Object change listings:
● ● ● ● ●

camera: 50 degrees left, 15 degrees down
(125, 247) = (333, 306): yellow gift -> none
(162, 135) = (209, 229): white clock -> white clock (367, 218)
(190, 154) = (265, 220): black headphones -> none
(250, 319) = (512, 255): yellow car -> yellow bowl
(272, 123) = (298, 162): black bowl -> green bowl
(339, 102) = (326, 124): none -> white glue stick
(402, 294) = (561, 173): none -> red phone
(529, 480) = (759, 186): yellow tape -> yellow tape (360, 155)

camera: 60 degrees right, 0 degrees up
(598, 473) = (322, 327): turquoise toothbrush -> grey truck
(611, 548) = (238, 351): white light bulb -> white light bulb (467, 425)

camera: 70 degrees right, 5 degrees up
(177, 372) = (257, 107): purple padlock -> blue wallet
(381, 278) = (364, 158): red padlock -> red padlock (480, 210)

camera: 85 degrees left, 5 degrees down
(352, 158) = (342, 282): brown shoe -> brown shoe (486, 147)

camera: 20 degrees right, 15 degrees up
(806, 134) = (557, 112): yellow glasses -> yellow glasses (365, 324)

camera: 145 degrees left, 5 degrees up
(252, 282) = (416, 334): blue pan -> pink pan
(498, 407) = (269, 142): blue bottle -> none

● ● ● ● ●

Please give the data again in full, exactly as written.

camera: 50 degrees left, 15 degrees down
(125, 247) = (333, 306): yellow gift -> none
(162, 135) = (209, 229): white clock -> white clock (367, 218)
(190, 154) = (265, 220): black headphones -> none
(250, 319) = (512, 255): yellow car -> yellow bowl
(272, 123) = (298, 162): black bowl -> green bowl
(339, 102) = (326, 124): none -> white glue stick
(402, 294) = (561, 173): none -> red phone
(529, 480) = (759, 186): yellow tape -> yellow tape (360, 155)

camera: 60 degrees right, 0 degrees up
(598, 473) = (322, 327): turquoise toothbrush -> grey truck
(611, 548) = (238, 351): white light bulb -> white light bulb (467, 425)

camera: 70 degrees right, 5 degrees up
(177, 372) = (257, 107): purple padlock -> blue wallet
(381, 278) = (364, 158): red padlock -> red padlock (480, 210)

camera: 85 degrees left, 5 degrees down
(352, 158) = (342, 282): brown shoe -> brown shoe (486, 147)

camera: 20 degrees right, 15 degrees up
(806, 134) = (557, 112): yellow glasses -> yellow glasses (365, 324)

camera: 145 degrees left, 5 degrees up
(252, 282) = (416, 334): blue pan -> pink pan
(498, 407) = (269, 142): blue bottle -> none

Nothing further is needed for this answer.